The task
Each entry, from beginning to end, is to be transcribed verbatim.
-- Data to use follows --
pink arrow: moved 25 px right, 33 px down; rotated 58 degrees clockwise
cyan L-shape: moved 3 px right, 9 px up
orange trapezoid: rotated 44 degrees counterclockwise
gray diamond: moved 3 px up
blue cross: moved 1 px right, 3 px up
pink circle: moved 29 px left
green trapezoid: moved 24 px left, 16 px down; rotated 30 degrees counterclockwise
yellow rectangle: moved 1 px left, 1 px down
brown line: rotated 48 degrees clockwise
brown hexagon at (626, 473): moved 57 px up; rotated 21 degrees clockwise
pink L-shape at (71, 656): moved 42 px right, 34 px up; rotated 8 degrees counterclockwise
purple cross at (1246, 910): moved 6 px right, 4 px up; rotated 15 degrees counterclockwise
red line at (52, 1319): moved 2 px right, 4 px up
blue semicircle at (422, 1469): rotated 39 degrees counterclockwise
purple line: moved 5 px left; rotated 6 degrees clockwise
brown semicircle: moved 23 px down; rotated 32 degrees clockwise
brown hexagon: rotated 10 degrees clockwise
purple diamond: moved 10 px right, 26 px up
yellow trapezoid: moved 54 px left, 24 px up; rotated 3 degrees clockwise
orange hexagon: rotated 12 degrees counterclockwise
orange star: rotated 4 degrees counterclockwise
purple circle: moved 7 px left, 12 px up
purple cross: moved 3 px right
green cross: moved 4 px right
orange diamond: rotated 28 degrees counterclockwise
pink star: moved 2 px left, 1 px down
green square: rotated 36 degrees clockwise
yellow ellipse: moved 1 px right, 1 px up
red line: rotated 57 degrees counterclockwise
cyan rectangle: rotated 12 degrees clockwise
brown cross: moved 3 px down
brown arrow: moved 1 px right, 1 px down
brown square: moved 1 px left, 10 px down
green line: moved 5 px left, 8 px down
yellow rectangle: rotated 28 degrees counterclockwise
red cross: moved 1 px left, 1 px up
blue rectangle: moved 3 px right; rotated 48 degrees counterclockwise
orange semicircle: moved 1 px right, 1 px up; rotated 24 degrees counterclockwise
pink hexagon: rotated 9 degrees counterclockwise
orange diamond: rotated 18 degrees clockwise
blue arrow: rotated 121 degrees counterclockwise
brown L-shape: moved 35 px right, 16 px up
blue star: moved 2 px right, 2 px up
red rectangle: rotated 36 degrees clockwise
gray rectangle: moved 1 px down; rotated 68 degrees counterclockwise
-- Data to use concluded --
Output
pink arrow: moved 25 px right, 33 px down; rotated 58 degrees clockwise
cyan L-shape: moved 3 px right, 9 px up
orange trapezoid: rotated 44 degrees counterclockwise
gray diamond: moved 3 px up
blue cross: moved 1 px right, 3 px up
pink circle: moved 29 px left
green trapezoid: moved 24 px left, 16 px down; rotated 30 degrees counterclockwise
yellow rectangle: moved 1 px left, 1 px down
brown line: rotated 48 degrees clockwise
brown hexagon at (626, 473): moved 57 px up; rotated 21 degrees clockwise
pink L-shape at (71, 656): moved 42 px right, 34 px up; rotated 8 degrees counterclockwise
purple cross at (1246, 910): moved 6 px right, 4 px up; rotated 15 degrees counterclockwise
red line at (52, 1319): moved 2 px right, 4 px up
blue semicircle at (422, 1469): rotated 39 degrees counterclockwise
purple line: moved 5 px left; rotated 6 degrees clockwise
brown semicircle: moved 23 px down; rotated 32 degrees clockwise
brown hexagon: rotated 10 degrees clockwise
purple diamond: moved 10 px right, 26 px up
yellow trapezoid: moved 54 px left, 24 px up; rotated 3 degrees clockwise
orange hexagon: rotated 12 degrees counterclockwise
orange star: rotated 4 degrees counterclockwise
purple circle: moved 7 px left, 12 px up
purple cross: moved 3 px right
green cross: moved 4 px right
orange diamond: rotated 28 degrees counterclockwise
pink star: moved 2 px left, 1 px down
green square: rotated 36 degrees clockwise
yellow ellipse: moved 1 px right, 1 px up
red line: rotated 57 degrees counterclockwise
cyan rectangle: rotated 12 degrees clockwise
brown cross: moved 3 px down
brown arrow: moved 1 px right, 1 px down
brown square: moved 1 px left, 10 px down
green line: moved 5 px left, 8 px down
yellow rectangle: rotated 28 degrees counterclockwise
red cross: moved 1 px left, 1 px up
blue rectangle: moved 3 px right; rotated 48 degrees counterclockwise
orange semicircle: moved 1 px right, 1 px up; rotated 24 degrees counterclockwise
pink hexagon: rotated 9 degrees counterclockwise
orange diamond: rotated 18 degrees clockwise
blue arrow: rotated 121 degrees counterclockwise
brown L-shape: moved 35 px right, 16 px up
blue star: moved 2 px right, 2 px up
red rectangle: rotated 36 degrees clockwise
gray rectangle: moved 1 px down; rotated 68 degrees counterclockwise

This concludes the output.